In your copy, each line below is repeated exactly and no image appears.

=== Section Start ===

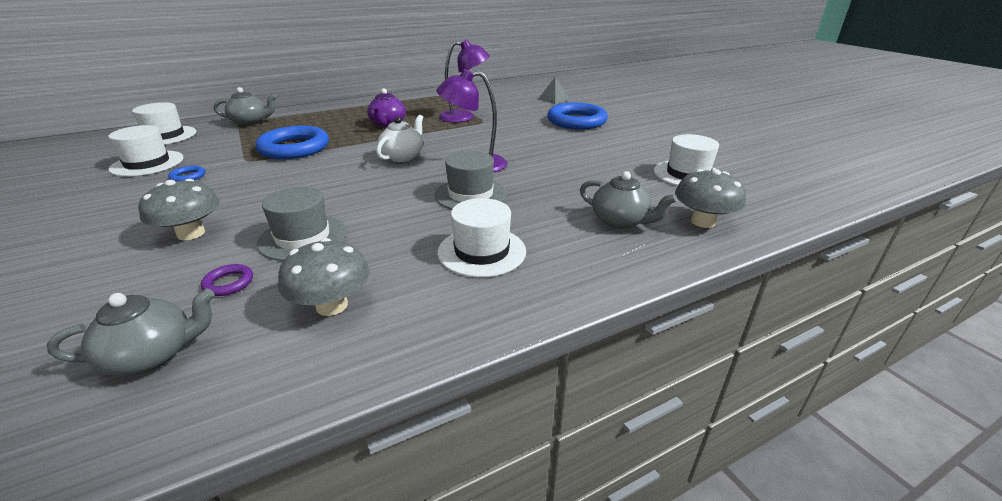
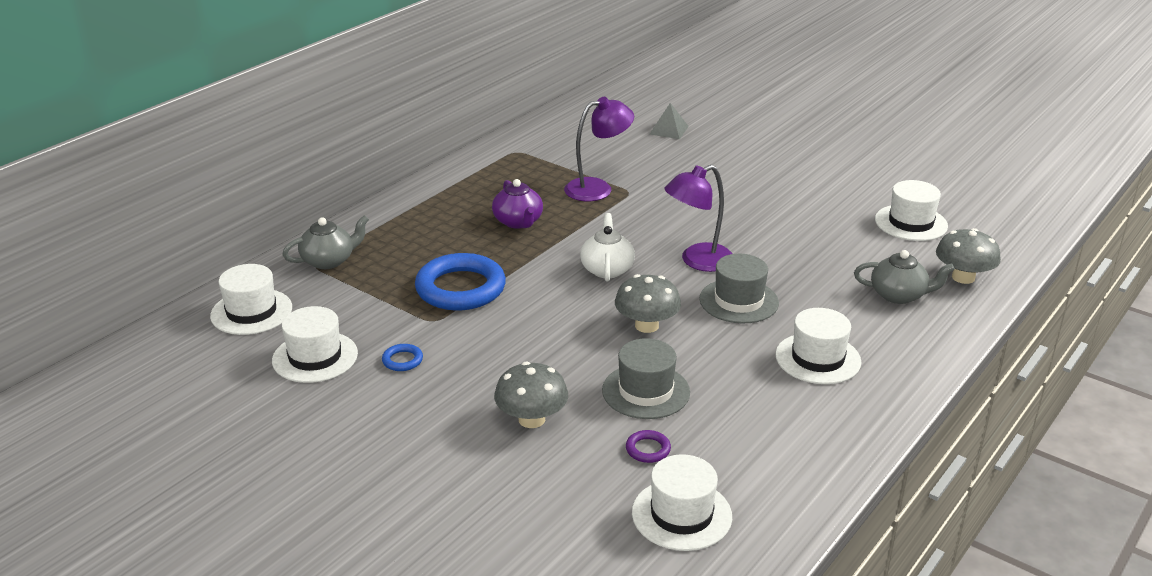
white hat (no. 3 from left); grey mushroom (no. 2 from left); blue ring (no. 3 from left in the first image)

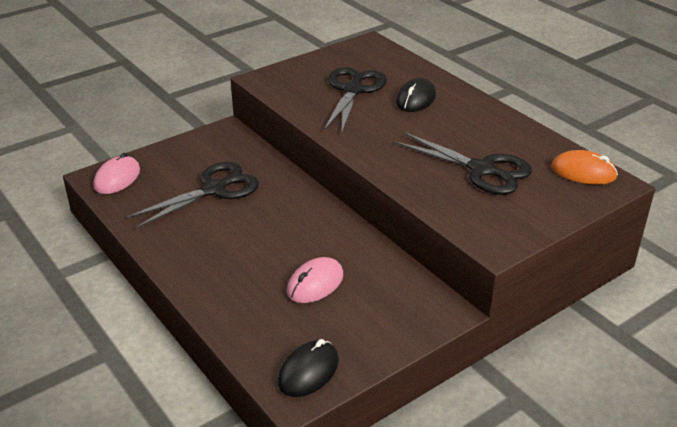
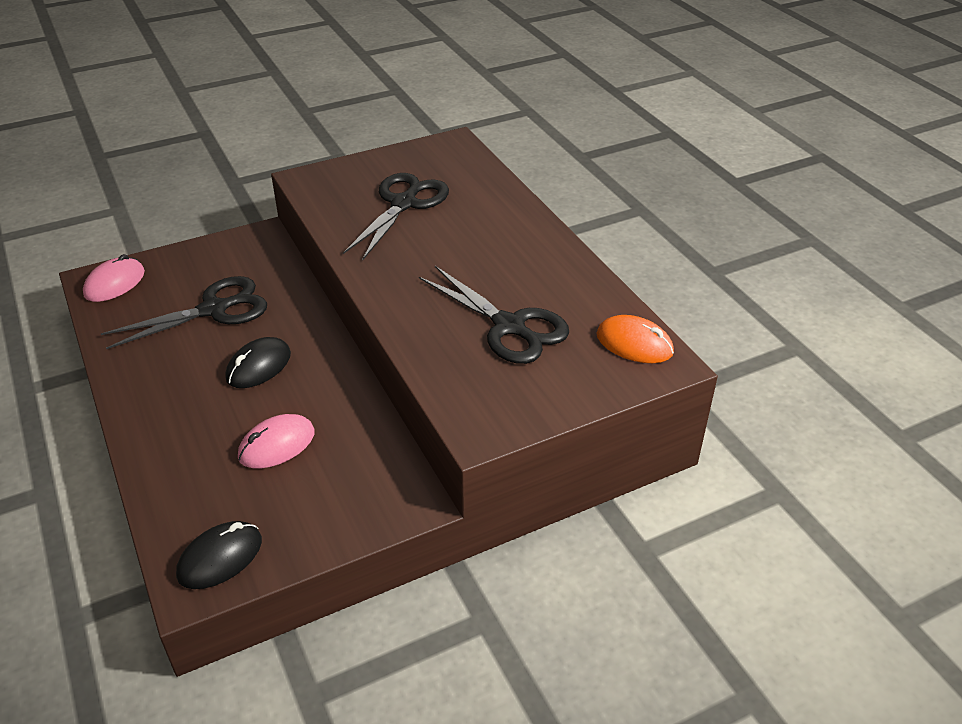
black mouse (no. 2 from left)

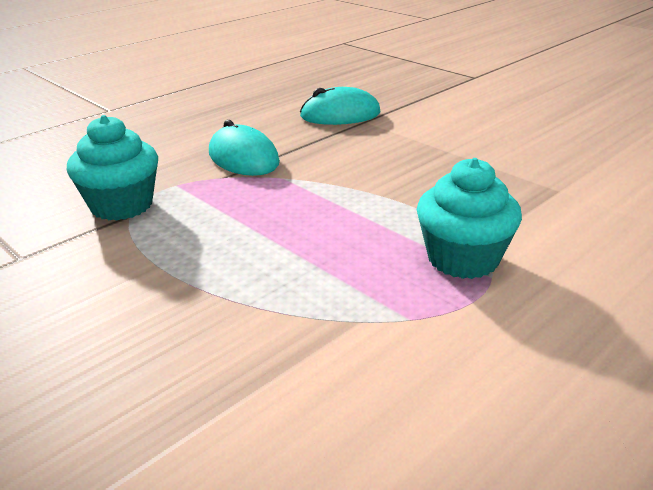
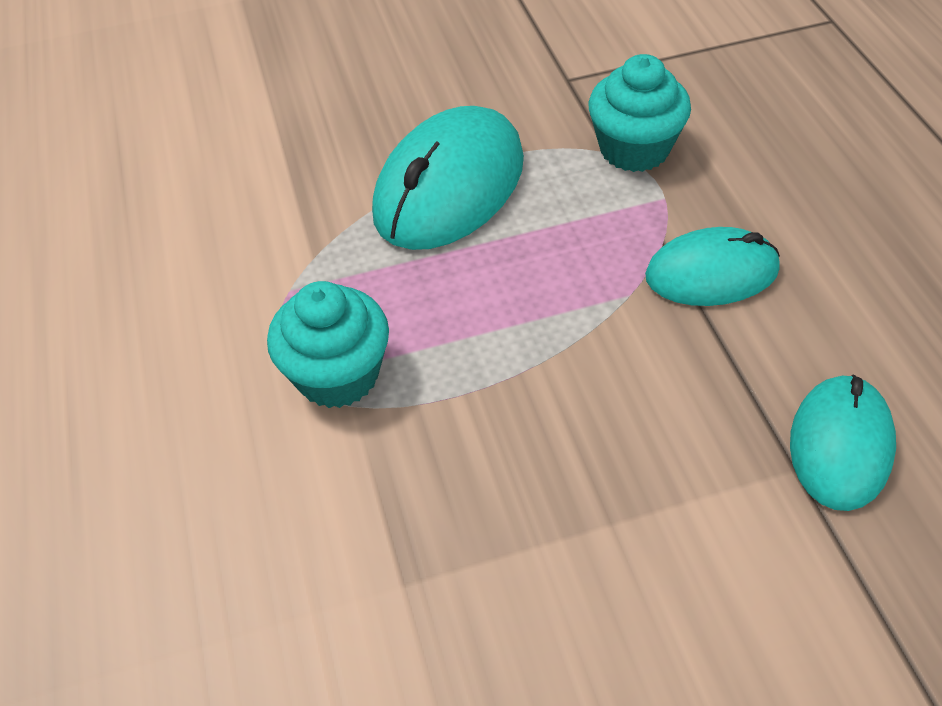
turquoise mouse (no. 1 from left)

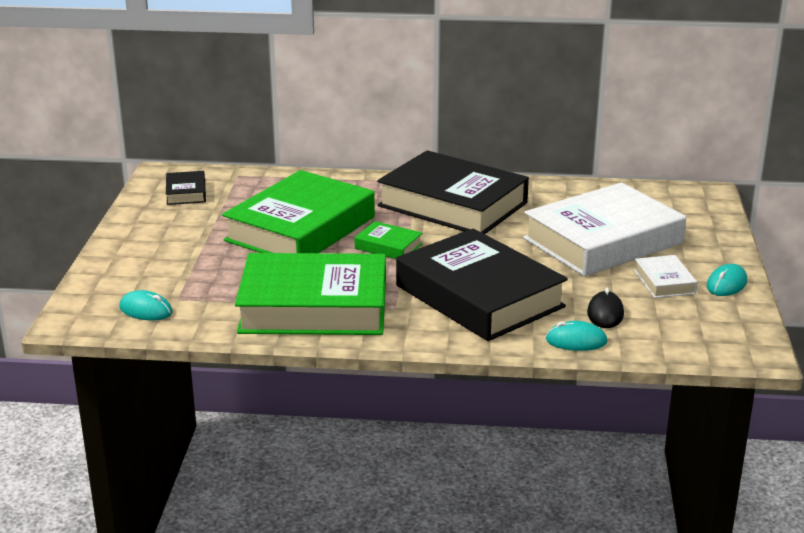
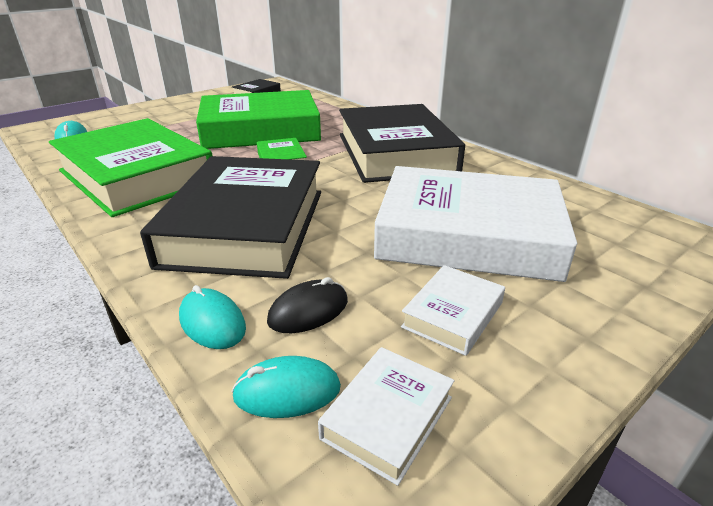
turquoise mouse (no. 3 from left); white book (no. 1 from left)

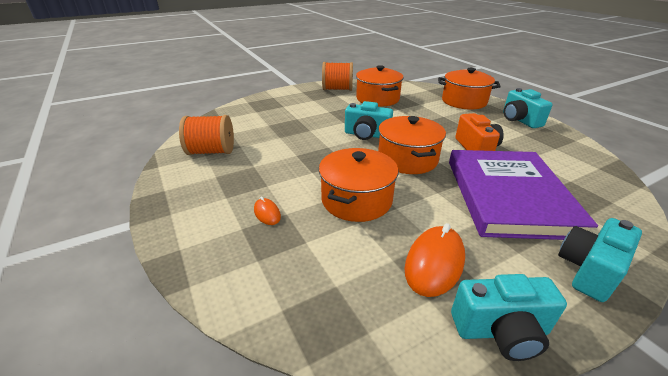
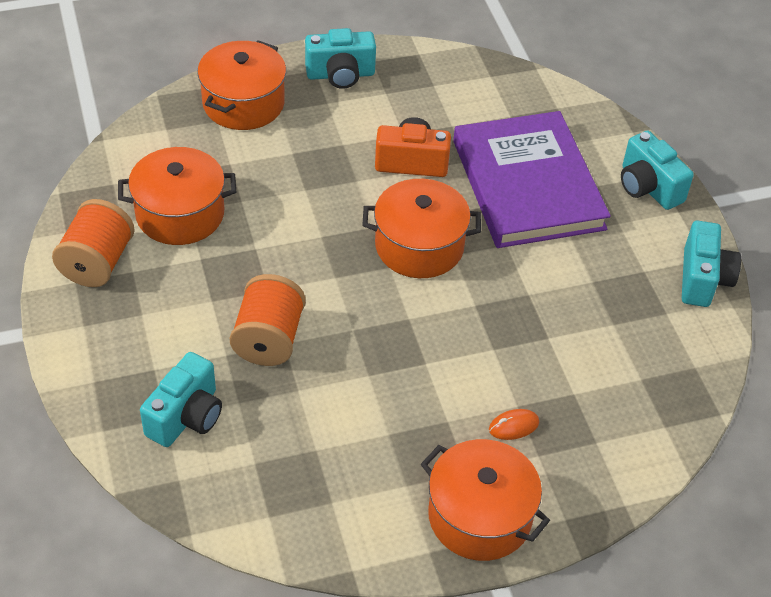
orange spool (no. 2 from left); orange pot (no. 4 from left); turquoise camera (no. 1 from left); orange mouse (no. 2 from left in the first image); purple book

=== Section End ===

● **ANSWER TO THIS EXERCISE**:
white hat (no. 3 from left); grey mushroom (no. 2 from left); blue ring (no. 3 from left in the first image)

black mouse (no. 2 from left)

turquoise mouse (no. 1 from left)

turquoise mouse (no. 3 from left); white book (no. 1 from left)

orange spool (no. 2 from left); orange pot (no. 4 from left); turquoise camera (no. 1 from left); orange mouse (no. 2 from left in the first image); purple book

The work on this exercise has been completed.